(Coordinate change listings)
# # # # #

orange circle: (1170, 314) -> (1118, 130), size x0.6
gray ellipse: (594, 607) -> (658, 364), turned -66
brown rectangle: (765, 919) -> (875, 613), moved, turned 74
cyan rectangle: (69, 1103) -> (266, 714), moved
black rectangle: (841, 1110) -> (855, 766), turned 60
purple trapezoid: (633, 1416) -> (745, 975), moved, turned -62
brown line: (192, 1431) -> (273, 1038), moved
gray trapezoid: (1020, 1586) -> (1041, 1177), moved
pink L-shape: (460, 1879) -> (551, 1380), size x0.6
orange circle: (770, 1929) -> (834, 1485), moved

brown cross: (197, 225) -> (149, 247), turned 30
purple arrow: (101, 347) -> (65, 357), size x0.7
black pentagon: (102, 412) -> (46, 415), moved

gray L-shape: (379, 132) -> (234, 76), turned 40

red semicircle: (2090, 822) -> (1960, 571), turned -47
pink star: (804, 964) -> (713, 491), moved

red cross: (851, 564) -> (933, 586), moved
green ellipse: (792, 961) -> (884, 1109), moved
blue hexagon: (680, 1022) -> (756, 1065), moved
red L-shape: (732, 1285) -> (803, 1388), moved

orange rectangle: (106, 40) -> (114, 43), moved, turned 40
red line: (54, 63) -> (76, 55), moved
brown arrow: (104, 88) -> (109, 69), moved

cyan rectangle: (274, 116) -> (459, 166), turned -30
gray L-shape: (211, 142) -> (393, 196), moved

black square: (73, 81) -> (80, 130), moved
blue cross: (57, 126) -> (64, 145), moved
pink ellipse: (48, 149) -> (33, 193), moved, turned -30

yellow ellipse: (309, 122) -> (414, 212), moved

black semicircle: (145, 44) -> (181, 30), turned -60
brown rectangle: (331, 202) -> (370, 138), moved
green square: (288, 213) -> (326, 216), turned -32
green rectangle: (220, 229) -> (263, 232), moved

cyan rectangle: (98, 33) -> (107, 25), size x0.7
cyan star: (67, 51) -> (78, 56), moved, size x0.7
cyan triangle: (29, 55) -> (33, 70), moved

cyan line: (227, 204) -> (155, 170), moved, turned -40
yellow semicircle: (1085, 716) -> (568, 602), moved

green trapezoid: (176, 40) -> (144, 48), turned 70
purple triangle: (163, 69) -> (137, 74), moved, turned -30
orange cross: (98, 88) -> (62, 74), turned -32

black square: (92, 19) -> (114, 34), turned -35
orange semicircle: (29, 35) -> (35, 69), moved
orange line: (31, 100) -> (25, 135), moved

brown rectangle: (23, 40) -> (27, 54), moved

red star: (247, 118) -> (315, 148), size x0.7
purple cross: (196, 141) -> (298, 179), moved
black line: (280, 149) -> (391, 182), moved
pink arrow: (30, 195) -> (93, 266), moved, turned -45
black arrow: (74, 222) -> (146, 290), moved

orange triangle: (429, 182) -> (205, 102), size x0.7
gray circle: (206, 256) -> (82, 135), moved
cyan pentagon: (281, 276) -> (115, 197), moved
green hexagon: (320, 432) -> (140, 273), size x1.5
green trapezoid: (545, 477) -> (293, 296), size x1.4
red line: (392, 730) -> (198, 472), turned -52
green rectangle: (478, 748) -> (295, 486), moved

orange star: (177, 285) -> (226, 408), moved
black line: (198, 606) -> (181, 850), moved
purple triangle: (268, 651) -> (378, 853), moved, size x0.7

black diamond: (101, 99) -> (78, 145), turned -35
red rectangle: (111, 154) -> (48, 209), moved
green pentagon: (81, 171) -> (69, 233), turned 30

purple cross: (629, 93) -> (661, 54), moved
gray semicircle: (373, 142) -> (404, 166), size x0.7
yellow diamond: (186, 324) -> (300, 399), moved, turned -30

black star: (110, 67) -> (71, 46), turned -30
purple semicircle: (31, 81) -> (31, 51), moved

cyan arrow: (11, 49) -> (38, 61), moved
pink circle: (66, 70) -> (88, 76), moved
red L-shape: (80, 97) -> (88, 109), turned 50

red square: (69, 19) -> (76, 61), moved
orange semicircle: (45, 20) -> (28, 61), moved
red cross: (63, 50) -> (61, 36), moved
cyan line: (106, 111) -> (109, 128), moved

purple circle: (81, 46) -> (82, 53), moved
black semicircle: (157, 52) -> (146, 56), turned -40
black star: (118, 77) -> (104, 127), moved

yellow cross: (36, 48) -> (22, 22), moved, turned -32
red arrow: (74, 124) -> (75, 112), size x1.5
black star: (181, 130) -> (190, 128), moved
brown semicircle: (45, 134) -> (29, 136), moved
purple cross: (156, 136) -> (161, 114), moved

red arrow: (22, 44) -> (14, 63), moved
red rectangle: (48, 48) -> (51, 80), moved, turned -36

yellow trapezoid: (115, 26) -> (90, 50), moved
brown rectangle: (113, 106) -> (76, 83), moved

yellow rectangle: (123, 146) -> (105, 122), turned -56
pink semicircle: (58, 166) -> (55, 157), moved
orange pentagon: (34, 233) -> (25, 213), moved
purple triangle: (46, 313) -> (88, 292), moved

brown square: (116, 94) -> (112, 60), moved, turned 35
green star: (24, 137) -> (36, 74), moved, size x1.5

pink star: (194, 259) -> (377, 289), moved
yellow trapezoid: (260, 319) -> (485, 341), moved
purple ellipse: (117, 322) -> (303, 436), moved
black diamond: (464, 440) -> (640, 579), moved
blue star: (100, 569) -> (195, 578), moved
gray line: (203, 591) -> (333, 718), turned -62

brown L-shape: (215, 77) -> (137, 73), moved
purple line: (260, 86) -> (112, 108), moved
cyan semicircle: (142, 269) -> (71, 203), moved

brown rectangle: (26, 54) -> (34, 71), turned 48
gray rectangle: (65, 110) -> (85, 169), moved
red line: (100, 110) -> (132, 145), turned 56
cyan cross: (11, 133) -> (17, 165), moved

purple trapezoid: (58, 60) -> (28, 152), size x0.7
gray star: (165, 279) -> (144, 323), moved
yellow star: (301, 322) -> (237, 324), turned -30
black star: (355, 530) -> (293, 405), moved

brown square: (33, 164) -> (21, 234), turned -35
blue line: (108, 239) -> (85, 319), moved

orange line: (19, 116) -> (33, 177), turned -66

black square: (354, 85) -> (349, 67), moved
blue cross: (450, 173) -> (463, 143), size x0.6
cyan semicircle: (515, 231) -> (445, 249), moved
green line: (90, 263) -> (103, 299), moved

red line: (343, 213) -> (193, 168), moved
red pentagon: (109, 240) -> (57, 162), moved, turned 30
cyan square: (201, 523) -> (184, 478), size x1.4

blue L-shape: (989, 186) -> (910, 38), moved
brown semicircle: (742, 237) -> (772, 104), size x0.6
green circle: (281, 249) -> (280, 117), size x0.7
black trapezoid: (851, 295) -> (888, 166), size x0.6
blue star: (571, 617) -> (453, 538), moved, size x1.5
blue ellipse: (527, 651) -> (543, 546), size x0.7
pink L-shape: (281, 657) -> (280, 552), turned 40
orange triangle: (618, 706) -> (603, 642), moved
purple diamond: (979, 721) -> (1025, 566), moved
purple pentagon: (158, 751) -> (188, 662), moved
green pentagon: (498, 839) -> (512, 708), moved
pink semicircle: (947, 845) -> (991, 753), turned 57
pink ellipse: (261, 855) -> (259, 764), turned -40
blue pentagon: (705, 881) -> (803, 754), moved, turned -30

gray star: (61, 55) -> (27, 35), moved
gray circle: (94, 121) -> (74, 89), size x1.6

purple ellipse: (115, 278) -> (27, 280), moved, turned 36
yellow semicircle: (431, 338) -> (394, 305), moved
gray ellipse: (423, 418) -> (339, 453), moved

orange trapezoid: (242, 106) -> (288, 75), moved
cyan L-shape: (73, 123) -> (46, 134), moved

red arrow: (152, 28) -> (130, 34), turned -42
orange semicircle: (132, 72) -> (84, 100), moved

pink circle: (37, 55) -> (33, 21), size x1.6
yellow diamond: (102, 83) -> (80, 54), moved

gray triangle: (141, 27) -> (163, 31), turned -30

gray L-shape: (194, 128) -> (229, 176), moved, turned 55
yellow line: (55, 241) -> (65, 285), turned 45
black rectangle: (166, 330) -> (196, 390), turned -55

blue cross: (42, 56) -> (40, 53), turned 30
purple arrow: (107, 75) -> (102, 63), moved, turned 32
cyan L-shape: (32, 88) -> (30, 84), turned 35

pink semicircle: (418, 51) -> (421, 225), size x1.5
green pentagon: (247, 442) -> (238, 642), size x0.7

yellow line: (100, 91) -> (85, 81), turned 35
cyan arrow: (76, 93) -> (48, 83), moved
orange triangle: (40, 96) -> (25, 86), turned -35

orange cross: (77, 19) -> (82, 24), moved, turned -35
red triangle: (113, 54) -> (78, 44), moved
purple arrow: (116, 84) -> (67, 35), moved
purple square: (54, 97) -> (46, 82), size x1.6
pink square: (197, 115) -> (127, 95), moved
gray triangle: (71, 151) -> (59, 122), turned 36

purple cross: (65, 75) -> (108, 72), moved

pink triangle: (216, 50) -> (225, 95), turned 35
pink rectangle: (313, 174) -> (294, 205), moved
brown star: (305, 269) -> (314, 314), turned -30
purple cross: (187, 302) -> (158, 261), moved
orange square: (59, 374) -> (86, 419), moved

# # # # #

TASK BRIEF>
Of the entries above, repeat exactly the lines from the line with "red rectangle: (111, 154) -> (48, 209), moved" through the line with "yellow star: (301, 322)", both of them included.

EXERCISE OUTPUT>
red rectangle: (111, 154) -> (48, 209), moved
green pentagon: (81, 171) -> (69, 233), turned 30

purple cross: (629, 93) -> (661, 54), moved
gray semicircle: (373, 142) -> (404, 166), size x0.7
yellow diamond: (186, 324) -> (300, 399), moved, turned -30

black star: (110, 67) -> (71, 46), turned -30
purple semicircle: (31, 81) -> (31, 51), moved

cyan arrow: (11, 49) -> (38, 61), moved
pink circle: (66, 70) -> (88, 76), moved
red L-shape: (80, 97) -> (88, 109), turned 50

red square: (69, 19) -> (76, 61), moved
orange semicircle: (45, 20) -> (28, 61), moved
red cross: (63, 50) -> (61, 36), moved
cyan line: (106, 111) -> (109, 128), moved

purple circle: (81, 46) -> (82, 53), moved
black semicircle: (157, 52) -> (146, 56), turned -40
black star: (118, 77) -> (104, 127), moved

yellow cross: (36, 48) -> (22, 22), moved, turned -32
red arrow: (74, 124) -> (75, 112), size x1.5
black star: (181, 130) -> (190, 128), moved
brown semicircle: (45, 134) -> (29, 136), moved
purple cross: (156, 136) -> (161, 114), moved

red arrow: (22, 44) -> (14, 63), moved
red rectangle: (48, 48) -> (51, 80), moved, turned -36

yellow trapezoid: (115, 26) -> (90, 50), moved
brown rectangle: (113, 106) -> (76, 83), moved

yellow rectangle: (123, 146) -> (105, 122), turned -56
pink semicircle: (58, 166) -> (55, 157), moved
orange pentagon: (34, 233) -> (25, 213), moved
purple triangle: (46, 313) -> (88, 292), moved

brown square: (116, 94) -> (112, 60), moved, turned 35
green star: (24, 137) -> (36, 74), moved, size x1.5

pink star: (194, 259) -> (377, 289), moved
yellow trapezoid: (260, 319) -> (485, 341), moved
purple ellipse: (117, 322) -> (303, 436), moved
black diamond: (464, 440) -> (640, 579), moved
blue star: (100, 569) -> (195, 578), moved
gray line: (203, 591) -> (333, 718), turned -62

brown L-shape: (215, 77) -> (137, 73), moved
purple line: (260, 86) -> (112, 108), moved
cyan semicircle: (142, 269) -> (71, 203), moved

brown rectangle: (26, 54) -> (34, 71), turned 48
gray rectangle: (65, 110) -> (85, 169), moved
red line: (100, 110) -> (132, 145), turned 56
cyan cross: (11, 133) -> (17, 165), moved

purple trapezoid: (58, 60) -> (28, 152), size x0.7
gray star: (165, 279) -> (144, 323), moved
yellow star: (301, 322) -> (237, 324), turned -30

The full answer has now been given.